[Extracted data entries]
━━━━━━━━━━━━━━━━━━━━━━━━━━━━━━

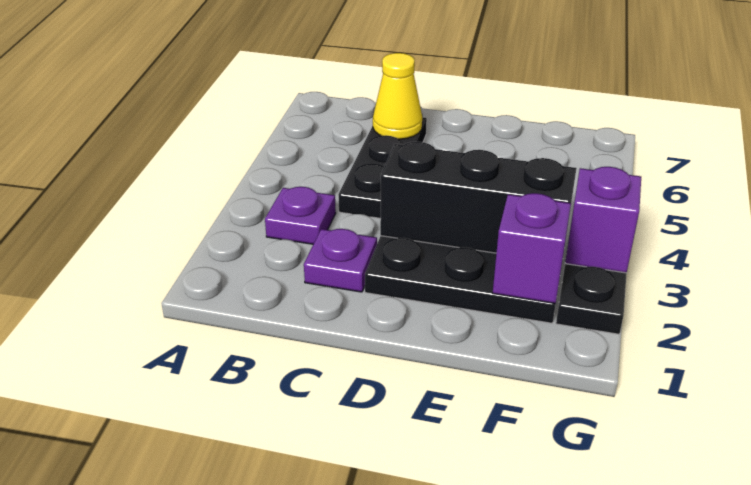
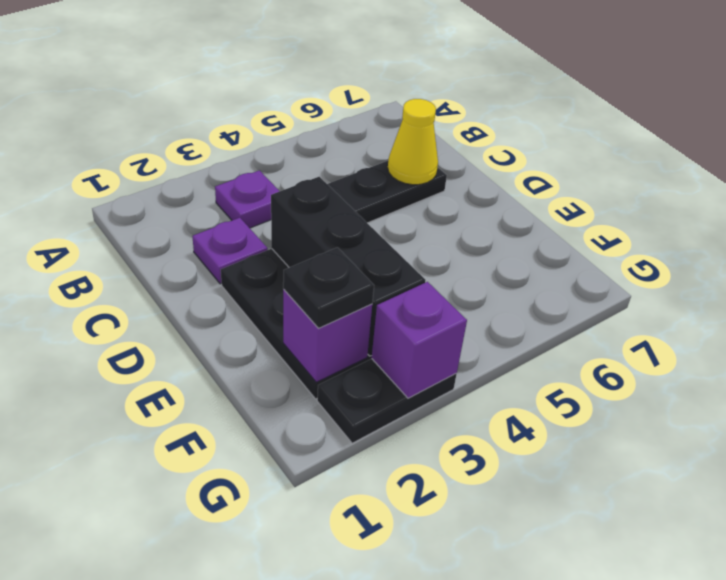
none -> black plate F2 level 3

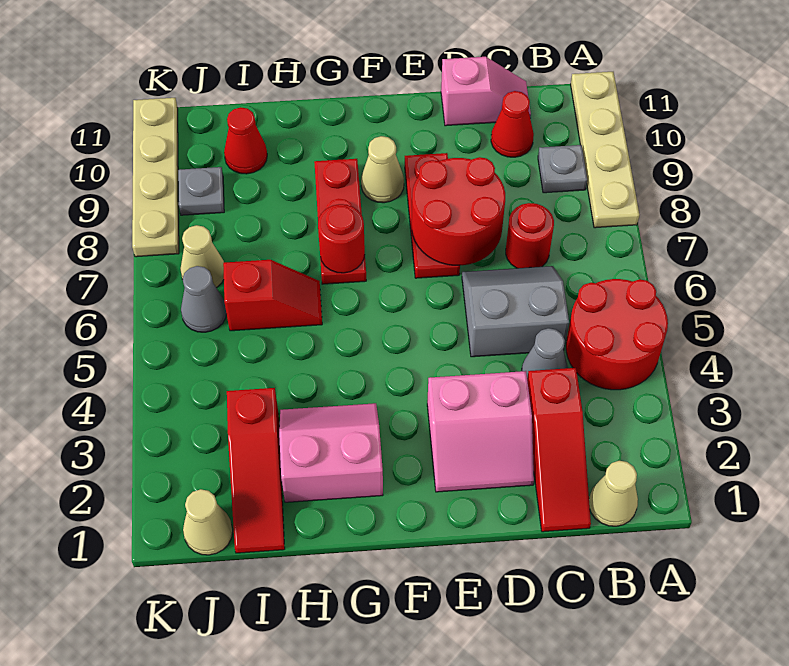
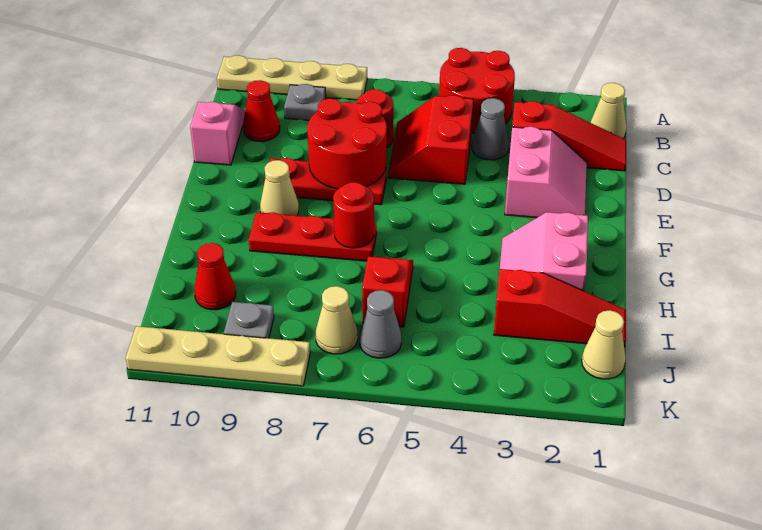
grey slope C5:D6 level 1 top 5 -> red slope C5:D6 level 1 top 5

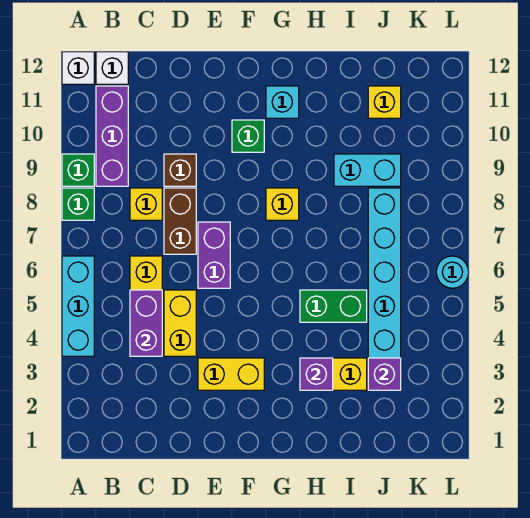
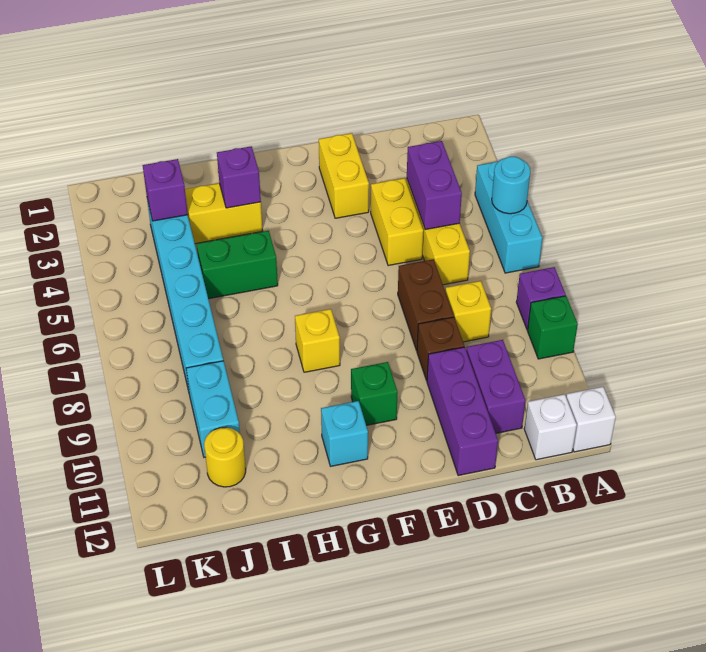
green brick A8 level 1 -> purple brick A8 level 1
purple brick B9:B11 level 1 -> purple brick D10:D12 level 1
yellow brick E3:F3 level 1 -> yellow brick E2:E3 level 1
purple brick E6:E7 level 1 -> purple brick C10:C11 level 1
cyan brick I9:J9 level 1 -> cyan brick J9:J10 level 1
yellow brick J11 level 1 -> yellow round brick J11 level 1
cyan round brick L6 level 1 -> cyan round brick A5 level 2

━━━━━━━━━━━━━━━━━━━━━━━━━━━━━━

* _What is required_
Out of the preceding entries, pull every line containing the string "cyan".

* _Exercise response_
cyan brick I9:J9 level 1 -> cyan brick J9:J10 level 1
cyan round brick L6 level 1 -> cyan round brick A5 level 2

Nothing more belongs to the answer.